Exercise goal:
Scan the material below and count each line with the string "TICK". Reply with the count alone.

Data:
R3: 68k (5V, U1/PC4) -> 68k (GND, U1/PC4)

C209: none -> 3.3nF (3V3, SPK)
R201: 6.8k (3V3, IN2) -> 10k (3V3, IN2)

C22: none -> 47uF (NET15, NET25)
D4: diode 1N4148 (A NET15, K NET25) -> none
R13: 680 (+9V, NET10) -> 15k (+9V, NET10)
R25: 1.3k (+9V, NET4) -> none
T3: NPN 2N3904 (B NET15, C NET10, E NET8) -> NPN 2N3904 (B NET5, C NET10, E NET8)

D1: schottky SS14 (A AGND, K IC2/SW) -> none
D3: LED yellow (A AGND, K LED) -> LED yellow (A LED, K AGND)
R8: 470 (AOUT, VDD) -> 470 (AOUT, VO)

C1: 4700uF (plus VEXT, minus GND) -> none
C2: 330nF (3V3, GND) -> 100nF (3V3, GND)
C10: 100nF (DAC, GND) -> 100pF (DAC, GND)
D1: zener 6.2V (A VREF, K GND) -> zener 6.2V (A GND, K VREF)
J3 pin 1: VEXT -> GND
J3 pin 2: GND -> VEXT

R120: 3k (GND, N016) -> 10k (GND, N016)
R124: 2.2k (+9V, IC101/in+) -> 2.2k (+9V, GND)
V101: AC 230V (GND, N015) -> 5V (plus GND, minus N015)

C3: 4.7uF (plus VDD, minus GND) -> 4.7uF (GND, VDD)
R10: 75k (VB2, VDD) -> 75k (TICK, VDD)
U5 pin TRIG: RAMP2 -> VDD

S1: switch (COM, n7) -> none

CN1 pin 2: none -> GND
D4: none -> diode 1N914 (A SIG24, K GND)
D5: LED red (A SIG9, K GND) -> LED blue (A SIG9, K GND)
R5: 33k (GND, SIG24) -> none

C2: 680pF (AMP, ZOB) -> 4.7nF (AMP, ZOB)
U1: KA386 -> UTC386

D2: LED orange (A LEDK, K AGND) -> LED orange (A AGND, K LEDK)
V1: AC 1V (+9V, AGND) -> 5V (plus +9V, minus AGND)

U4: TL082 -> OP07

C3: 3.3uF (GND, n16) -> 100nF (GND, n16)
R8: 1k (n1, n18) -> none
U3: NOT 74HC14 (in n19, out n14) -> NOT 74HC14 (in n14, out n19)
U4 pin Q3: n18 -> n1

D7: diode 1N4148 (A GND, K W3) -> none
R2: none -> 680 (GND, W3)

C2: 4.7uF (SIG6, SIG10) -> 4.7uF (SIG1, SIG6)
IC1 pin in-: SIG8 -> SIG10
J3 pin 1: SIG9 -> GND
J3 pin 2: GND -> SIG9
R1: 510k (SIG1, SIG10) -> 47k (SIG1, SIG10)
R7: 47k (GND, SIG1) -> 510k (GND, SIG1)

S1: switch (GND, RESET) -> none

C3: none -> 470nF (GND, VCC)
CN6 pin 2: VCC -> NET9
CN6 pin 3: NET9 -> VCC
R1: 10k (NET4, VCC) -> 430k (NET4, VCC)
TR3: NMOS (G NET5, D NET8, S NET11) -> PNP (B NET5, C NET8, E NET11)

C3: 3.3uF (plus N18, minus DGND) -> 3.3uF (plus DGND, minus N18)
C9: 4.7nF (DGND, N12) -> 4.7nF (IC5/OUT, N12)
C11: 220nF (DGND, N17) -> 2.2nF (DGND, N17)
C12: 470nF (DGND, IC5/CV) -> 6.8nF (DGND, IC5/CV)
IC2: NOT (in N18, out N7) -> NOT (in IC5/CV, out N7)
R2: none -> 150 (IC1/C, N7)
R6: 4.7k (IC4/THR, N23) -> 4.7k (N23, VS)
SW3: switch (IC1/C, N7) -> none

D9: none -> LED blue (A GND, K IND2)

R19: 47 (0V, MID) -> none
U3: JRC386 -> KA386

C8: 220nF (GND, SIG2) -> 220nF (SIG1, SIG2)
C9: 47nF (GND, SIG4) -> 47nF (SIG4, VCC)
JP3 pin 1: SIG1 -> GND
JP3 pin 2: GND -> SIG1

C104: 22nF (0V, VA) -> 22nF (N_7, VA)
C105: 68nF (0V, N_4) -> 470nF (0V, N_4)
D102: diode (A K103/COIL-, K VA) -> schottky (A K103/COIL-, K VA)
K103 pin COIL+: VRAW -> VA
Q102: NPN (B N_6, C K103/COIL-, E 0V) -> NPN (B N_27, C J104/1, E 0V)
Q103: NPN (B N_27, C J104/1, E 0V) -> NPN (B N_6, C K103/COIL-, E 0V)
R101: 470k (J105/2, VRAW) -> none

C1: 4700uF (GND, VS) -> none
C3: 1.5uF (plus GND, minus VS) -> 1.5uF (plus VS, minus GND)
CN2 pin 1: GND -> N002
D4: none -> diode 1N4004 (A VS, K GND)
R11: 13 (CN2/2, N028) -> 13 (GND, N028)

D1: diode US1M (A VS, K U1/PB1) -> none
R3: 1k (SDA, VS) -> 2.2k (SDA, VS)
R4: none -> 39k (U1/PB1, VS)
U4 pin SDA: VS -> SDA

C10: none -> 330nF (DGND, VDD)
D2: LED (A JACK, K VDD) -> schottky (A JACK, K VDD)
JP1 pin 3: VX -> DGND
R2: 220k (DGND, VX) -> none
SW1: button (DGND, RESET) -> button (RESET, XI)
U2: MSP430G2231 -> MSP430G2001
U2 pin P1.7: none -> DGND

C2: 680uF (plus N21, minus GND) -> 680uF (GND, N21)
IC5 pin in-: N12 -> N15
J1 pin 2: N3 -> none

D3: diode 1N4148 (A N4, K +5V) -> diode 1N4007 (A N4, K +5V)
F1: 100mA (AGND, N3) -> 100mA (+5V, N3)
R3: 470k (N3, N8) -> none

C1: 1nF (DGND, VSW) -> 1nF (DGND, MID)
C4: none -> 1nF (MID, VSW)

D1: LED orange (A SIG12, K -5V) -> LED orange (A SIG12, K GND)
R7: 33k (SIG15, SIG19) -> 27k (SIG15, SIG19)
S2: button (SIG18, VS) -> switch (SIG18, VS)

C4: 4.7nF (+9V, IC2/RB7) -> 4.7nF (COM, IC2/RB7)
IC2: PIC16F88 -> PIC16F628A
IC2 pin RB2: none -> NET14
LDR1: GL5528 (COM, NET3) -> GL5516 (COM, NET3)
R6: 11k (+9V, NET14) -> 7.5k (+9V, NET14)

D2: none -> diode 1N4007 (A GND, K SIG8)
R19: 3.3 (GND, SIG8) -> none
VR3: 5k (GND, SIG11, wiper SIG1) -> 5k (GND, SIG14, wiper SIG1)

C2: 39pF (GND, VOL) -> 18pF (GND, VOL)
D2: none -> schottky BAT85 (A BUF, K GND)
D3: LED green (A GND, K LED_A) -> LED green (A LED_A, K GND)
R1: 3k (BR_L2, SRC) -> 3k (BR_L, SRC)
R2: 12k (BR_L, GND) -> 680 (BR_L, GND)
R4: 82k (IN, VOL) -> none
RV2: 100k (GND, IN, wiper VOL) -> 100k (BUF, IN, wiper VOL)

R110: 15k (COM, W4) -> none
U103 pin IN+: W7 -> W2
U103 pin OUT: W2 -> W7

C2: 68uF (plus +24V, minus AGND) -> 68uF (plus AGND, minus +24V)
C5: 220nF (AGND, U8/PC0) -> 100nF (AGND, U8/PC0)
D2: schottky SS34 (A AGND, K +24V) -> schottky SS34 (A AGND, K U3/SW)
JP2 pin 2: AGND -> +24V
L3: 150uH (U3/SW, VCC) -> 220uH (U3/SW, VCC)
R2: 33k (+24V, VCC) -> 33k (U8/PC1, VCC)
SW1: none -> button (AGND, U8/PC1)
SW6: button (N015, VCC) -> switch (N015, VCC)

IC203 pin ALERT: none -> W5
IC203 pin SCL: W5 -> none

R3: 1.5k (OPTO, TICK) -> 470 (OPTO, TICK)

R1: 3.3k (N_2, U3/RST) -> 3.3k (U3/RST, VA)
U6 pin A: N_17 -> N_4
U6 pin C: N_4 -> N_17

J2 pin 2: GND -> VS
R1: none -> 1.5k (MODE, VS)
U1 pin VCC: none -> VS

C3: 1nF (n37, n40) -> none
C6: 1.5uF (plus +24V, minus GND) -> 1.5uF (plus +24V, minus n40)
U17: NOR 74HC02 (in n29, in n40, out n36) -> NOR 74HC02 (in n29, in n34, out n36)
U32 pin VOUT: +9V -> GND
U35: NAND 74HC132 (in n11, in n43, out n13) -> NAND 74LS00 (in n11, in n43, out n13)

Written response:
2